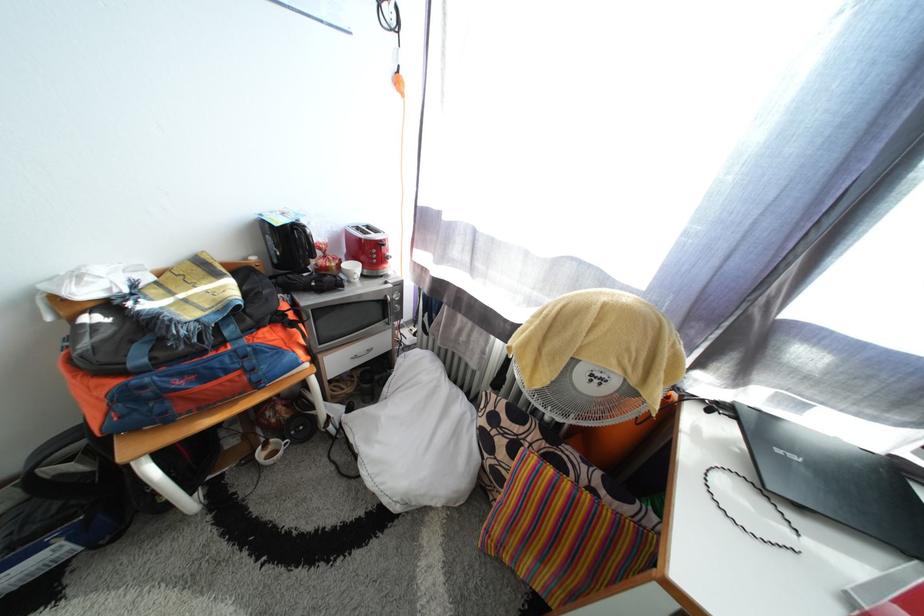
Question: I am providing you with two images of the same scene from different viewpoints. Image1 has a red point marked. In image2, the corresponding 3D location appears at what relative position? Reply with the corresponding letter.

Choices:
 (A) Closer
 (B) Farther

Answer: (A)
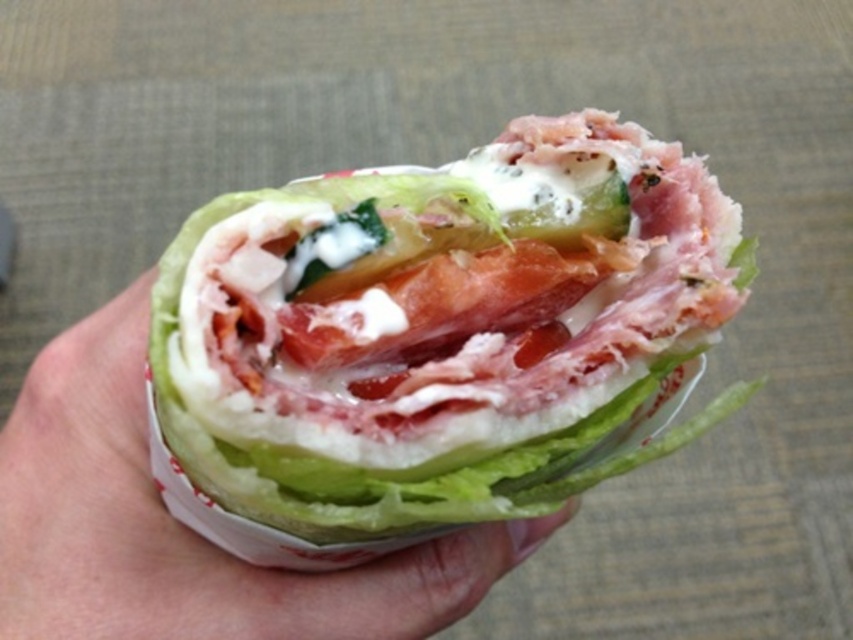
Question: Does shiny white wrap at center appear under white paper at center?

Choices:
 (A) yes
 (B) no

Answer: (B)

Question: Which point is closer to the camera taking this photo?

Choices:
 (A) (505, 378)
 (B) (48, 593)

Answer: (A)

Question: Which point is closer to the camera taking this photo?

Choices:
 (A) (468, 193)
 (B) (349, 579)

Answer: (A)

Question: Is shiny white wrap at center below white paper at center?

Choices:
 (A) yes
 (B) no

Answer: (B)

Question: Is shiny white wrap at center wider than white paper at center?

Choices:
 (A) no
 (B) yes

Answer: (A)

----------

(REQUIREMENT)
Find each line in the items above that contains the word "center", and copy those lines.

(WRITTEN SOLUTION)
Question: Does shiny white wrap at center appear under white paper at center?
Question: Is shiny white wrap at center below white paper at center?
Question: Is shiny white wrap at center wider than white paper at center?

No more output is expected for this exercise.